[Stored records]

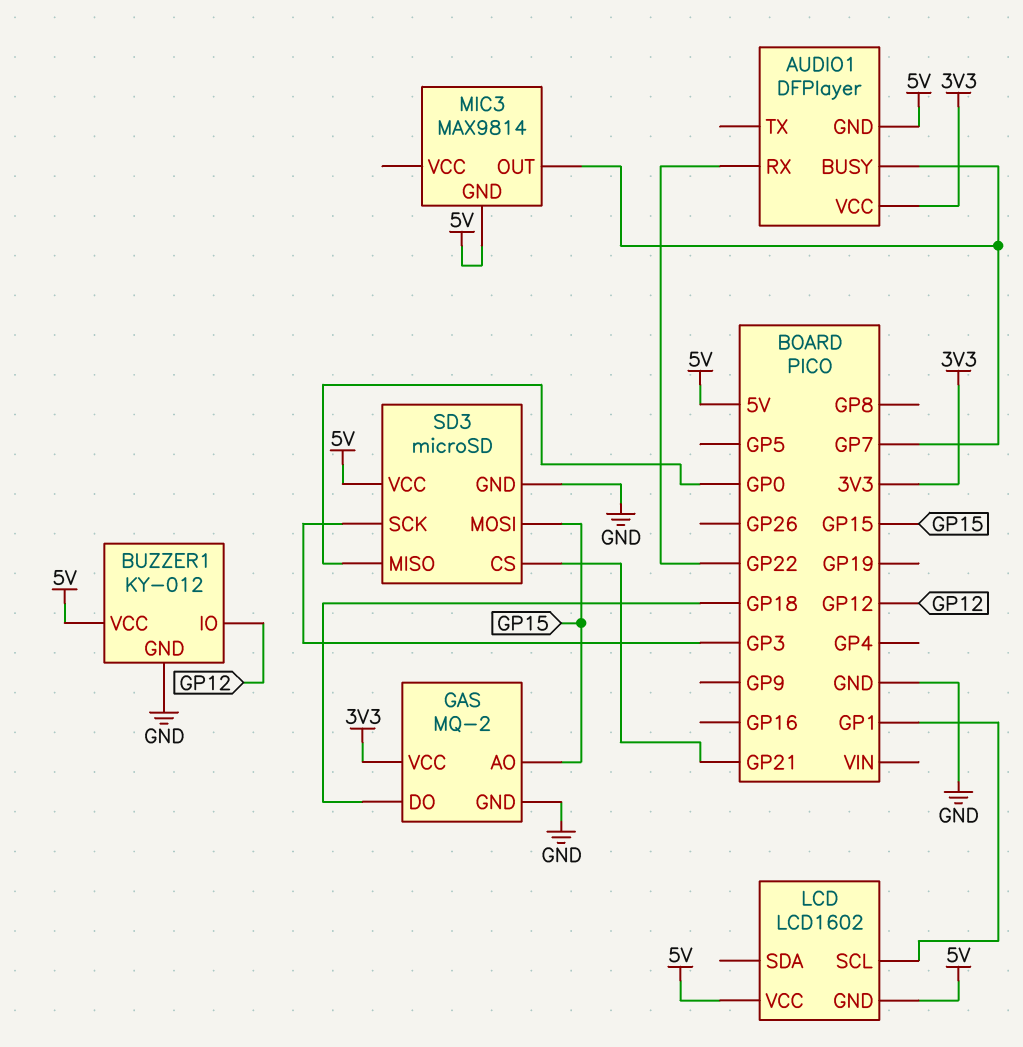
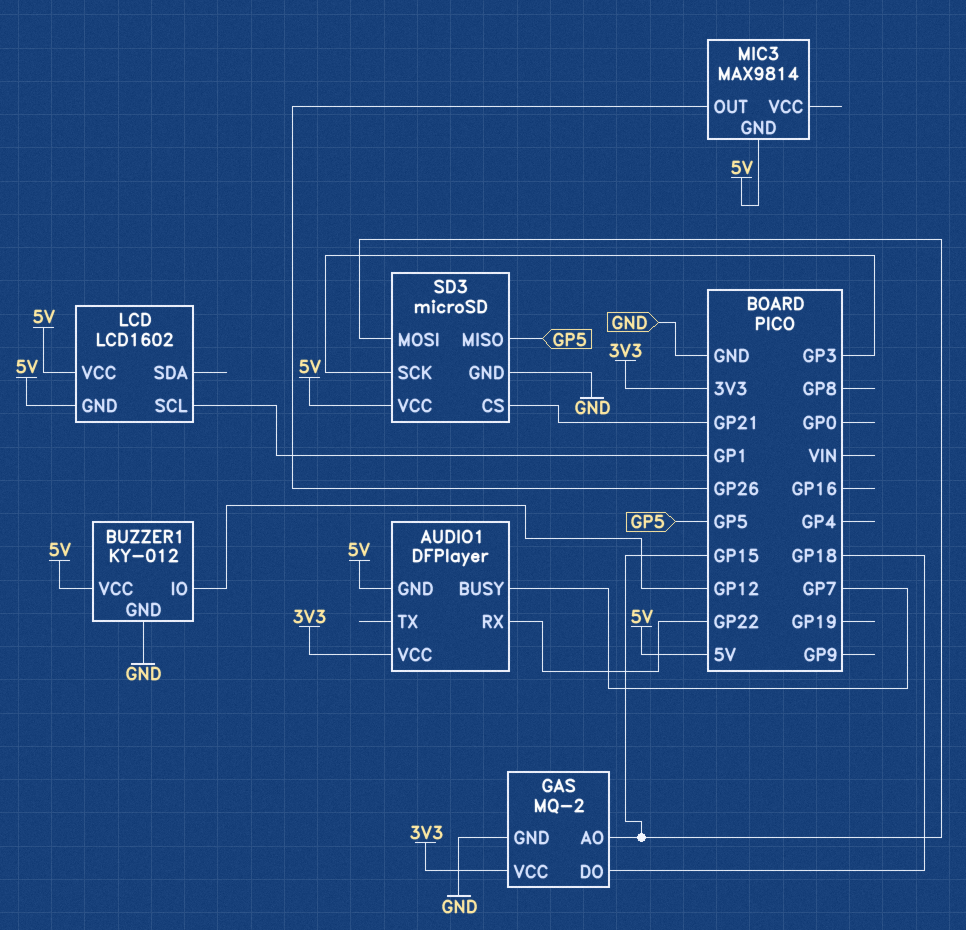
MIC3 pin OUT: GP7 -> GP26
SD3 pin MISO: GP0 -> GP5

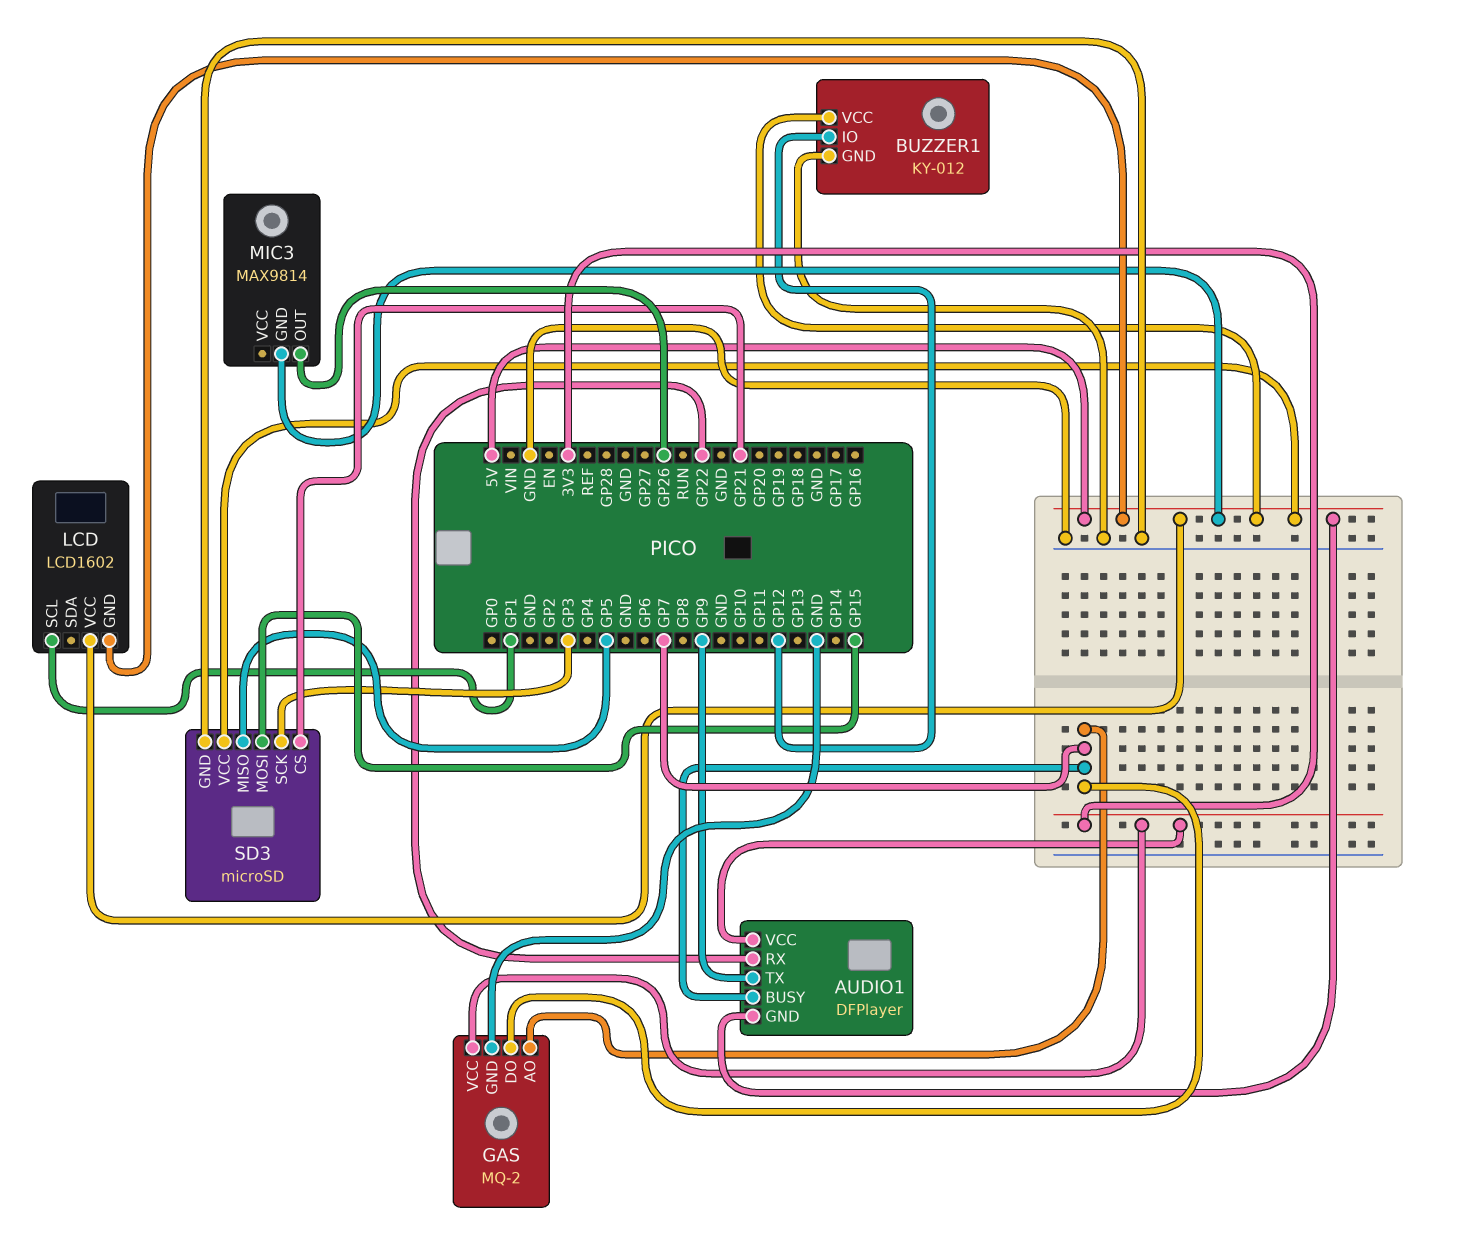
AUDIO1 pin TX: none -> GP9
GAS pin AO: GP15 -> GP7
GAS pin DO: GP18 -> GP7

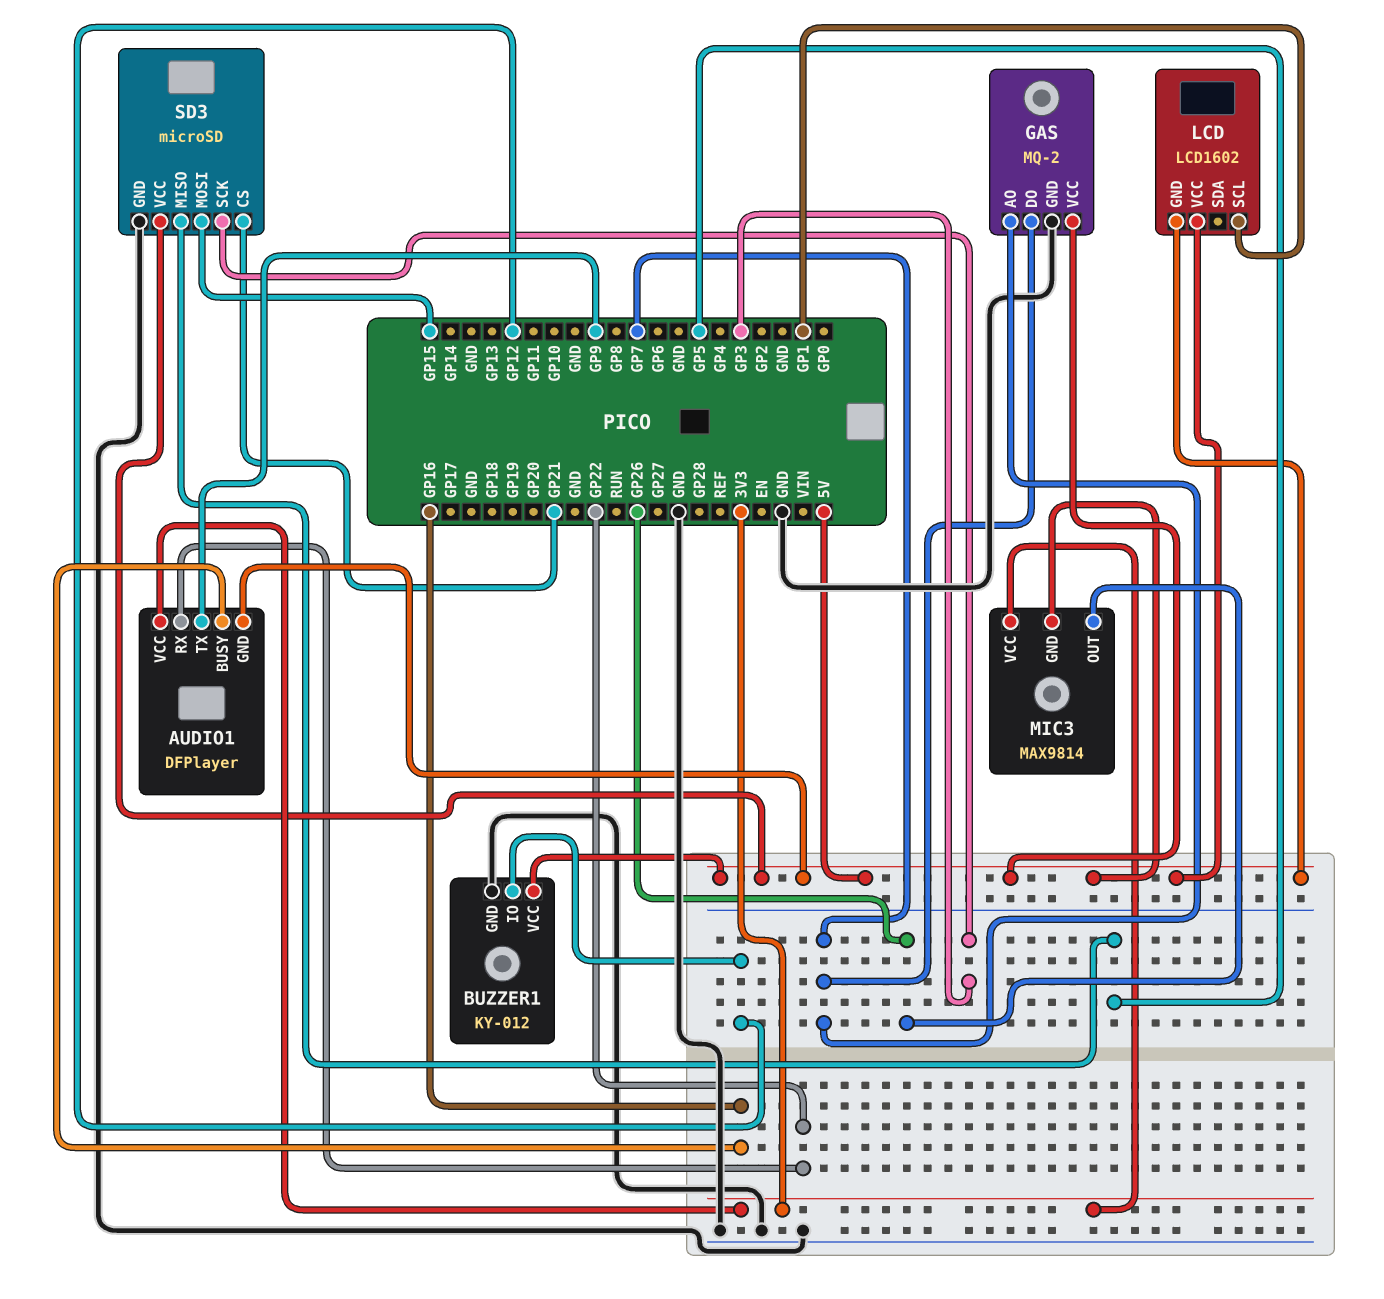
AUDIO1 pin BUSY: GP7 -> GP16
GAS pin VCC: 3V3 -> 5V
MIC3 pin VCC: none -> 3V3

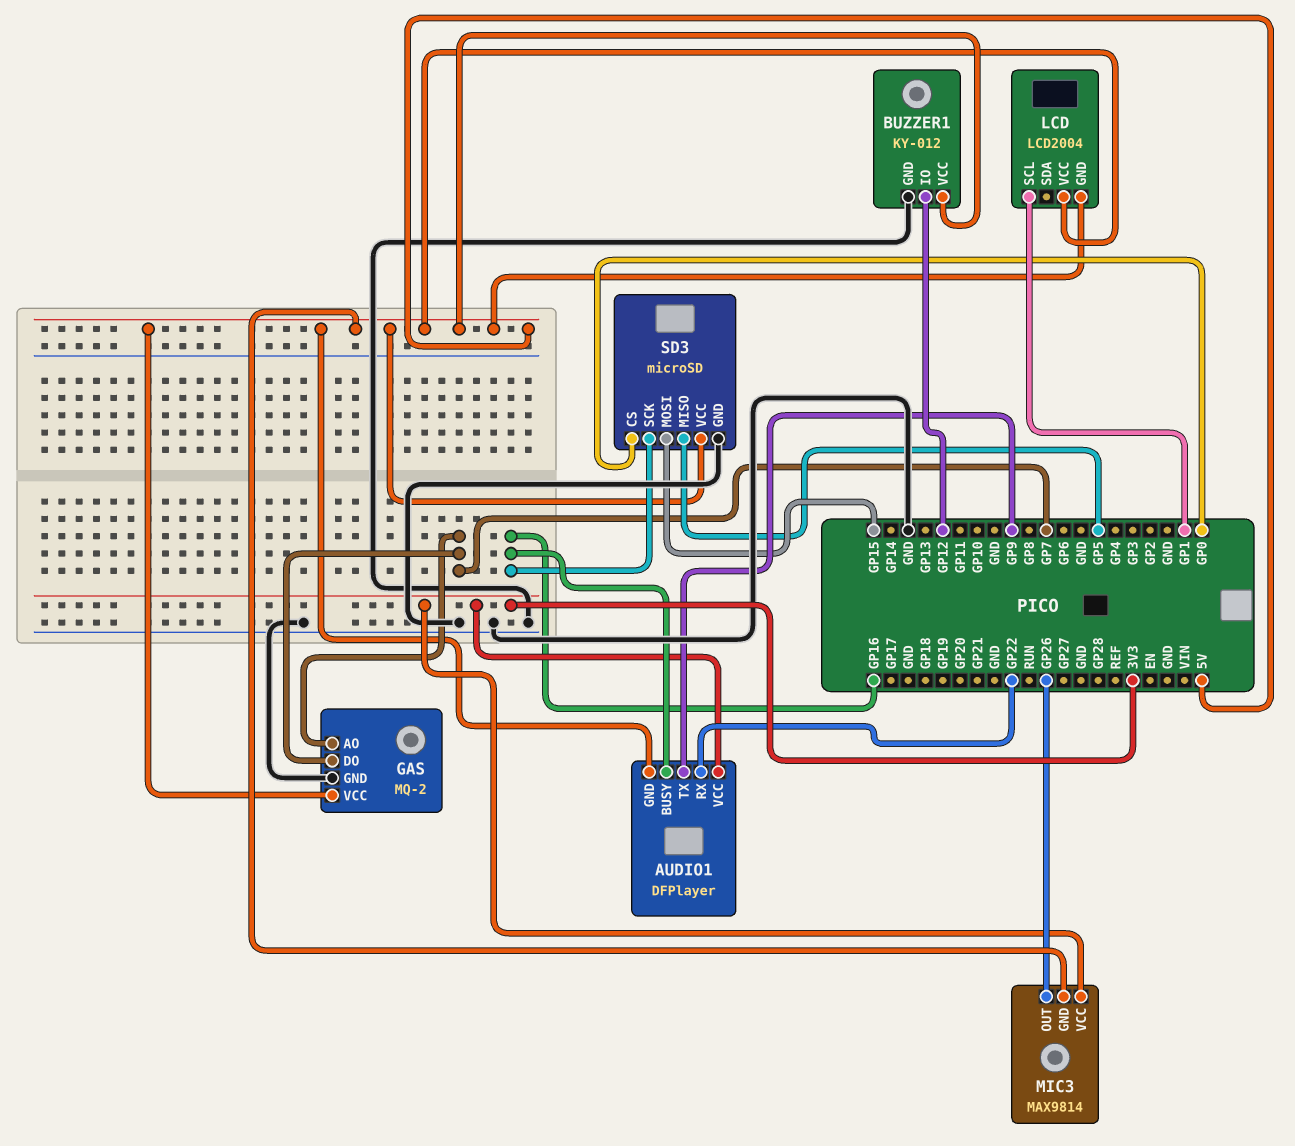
LCD: LCD1602 -> LCD2004
SD3 pin CS: GP21 -> GP0
SD3 pin SCK: GP3 -> GP16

◆ EXERCISE REQUIREMENTS:
Filter the lines above, keeping and copying those that contain "none".

◆ WRITTEN ANSWER:
AUDIO1 pin TX: none -> GP9
MIC3 pin VCC: none -> 3V3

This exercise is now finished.